** Work instructions **
Rewrite every line of the records, changing each "orange star" to "gold star" and keeping everything else the same. Leave the pictures out.

- - -

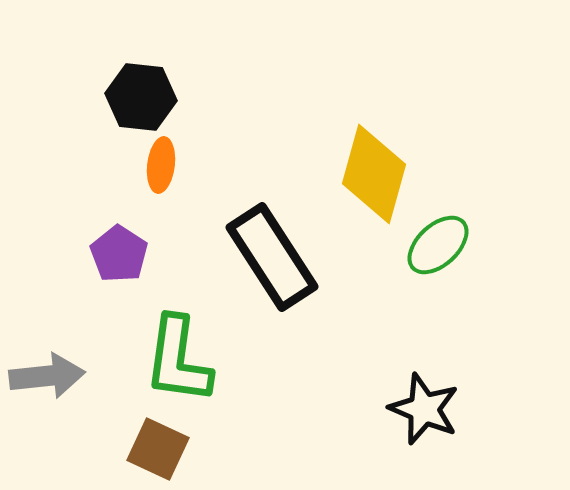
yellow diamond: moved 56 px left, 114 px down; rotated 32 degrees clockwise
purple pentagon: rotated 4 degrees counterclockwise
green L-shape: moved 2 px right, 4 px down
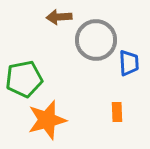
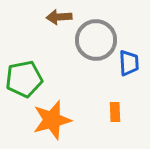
orange rectangle: moved 2 px left
orange star: moved 5 px right
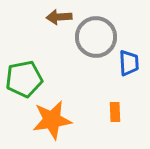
gray circle: moved 3 px up
orange star: rotated 6 degrees clockwise
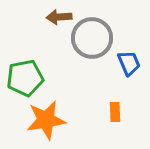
gray circle: moved 4 px left, 1 px down
blue trapezoid: rotated 20 degrees counterclockwise
green pentagon: moved 1 px right, 1 px up
orange star: moved 6 px left
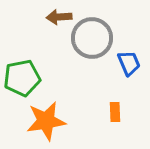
green pentagon: moved 3 px left
orange star: moved 1 px down
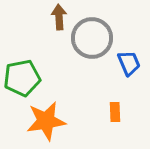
brown arrow: rotated 90 degrees clockwise
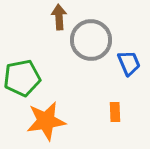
gray circle: moved 1 px left, 2 px down
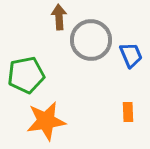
blue trapezoid: moved 2 px right, 8 px up
green pentagon: moved 4 px right, 3 px up
orange rectangle: moved 13 px right
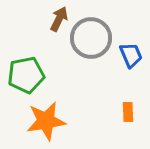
brown arrow: moved 2 px down; rotated 30 degrees clockwise
gray circle: moved 2 px up
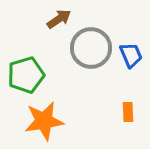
brown arrow: rotated 30 degrees clockwise
gray circle: moved 10 px down
green pentagon: rotated 6 degrees counterclockwise
orange star: moved 2 px left
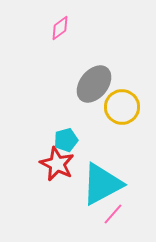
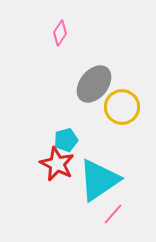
pink diamond: moved 5 px down; rotated 20 degrees counterclockwise
cyan triangle: moved 3 px left, 4 px up; rotated 6 degrees counterclockwise
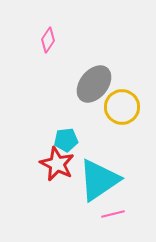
pink diamond: moved 12 px left, 7 px down
cyan pentagon: rotated 10 degrees clockwise
pink line: rotated 35 degrees clockwise
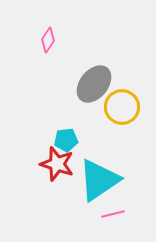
red star: rotated 8 degrees counterclockwise
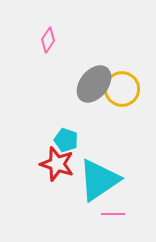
yellow circle: moved 18 px up
cyan pentagon: rotated 25 degrees clockwise
pink line: rotated 15 degrees clockwise
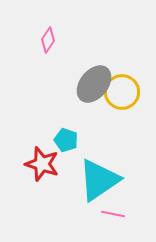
yellow circle: moved 3 px down
red star: moved 15 px left
pink line: rotated 10 degrees clockwise
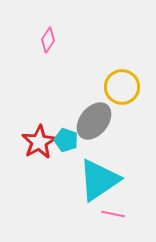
gray ellipse: moved 37 px down
yellow circle: moved 5 px up
red star: moved 3 px left, 22 px up; rotated 24 degrees clockwise
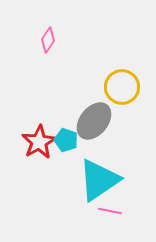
pink line: moved 3 px left, 3 px up
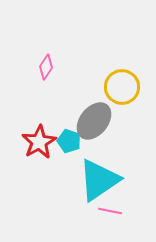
pink diamond: moved 2 px left, 27 px down
cyan pentagon: moved 3 px right, 1 px down
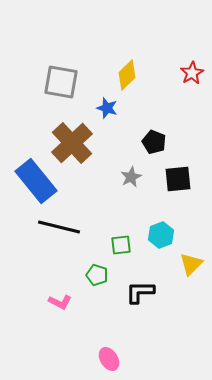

- - -

** Response for this exercise **
yellow diamond: moved 56 px left, 114 px down; rotated 32 degrees clockwise
purple pentagon: rotated 4 degrees counterclockwise
green L-shape: moved 2 px right, 4 px down
orange rectangle: moved 2 px left
gold star: moved 5 px right
gray circle: moved 3 px up
gold star: rotated 6 degrees clockwise
gray circle: moved 4 px left, 1 px down
blue trapezoid: rotated 20 degrees counterclockwise
green pentagon: moved 1 px right, 1 px up
gold star: moved 6 px left
green pentagon: moved 3 px left
gold star: moved 1 px down
brown arrow: rotated 90 degrees clockwise
gray circle: moved 1 px left, 2 px down
blue trapezoid: moved 2 px right, 8 px up
green pentagon: moved 4 px right, 3 px up
orange rectangle: moved 13 px right
brown arrow: moved 2 px down; rotated 30 degrees clockwise
gray circle: moved 2 px up
brown arrow: rotated 30 degrees clockwise
gray circle: moved 10 px down
green pentagon: rotated 6 degrees counterclockwise
gold star: moved 2 px left
pink diamond: moved 5 px down; rotated 20 degrees counterclockwise
cyan triangle: moved 3 px left, 4 px up; rotated 6 degrees counterclockwise
pink diamond: moved 12 px left, 7 px down
cyan pentagon: rotated 10 degrees clockwise
pink line: rotated 35 degrees clockwise
red star: rotated 8 degrees counterclockwise
yellow circle: moved 18 px up
cyan pentagon: rotated 25 degrees clockwise
pink line: rotated 15 degrees clockwise
yellow circle: moved 3 px down
red star: moved 15 px left
pink line: rotated 10 degrees clockwise
gray ellipse: moved 37 px down
yellow circle: moved 5 px up
red star: moved 3 px left, 22 px up; rotated 24 degrees clockwise
pink line: moved 3 px left, 3 px up
pink diamond: moved 2 px left, 27 px down
cyan pentagon: moved 3 px right, 1 px down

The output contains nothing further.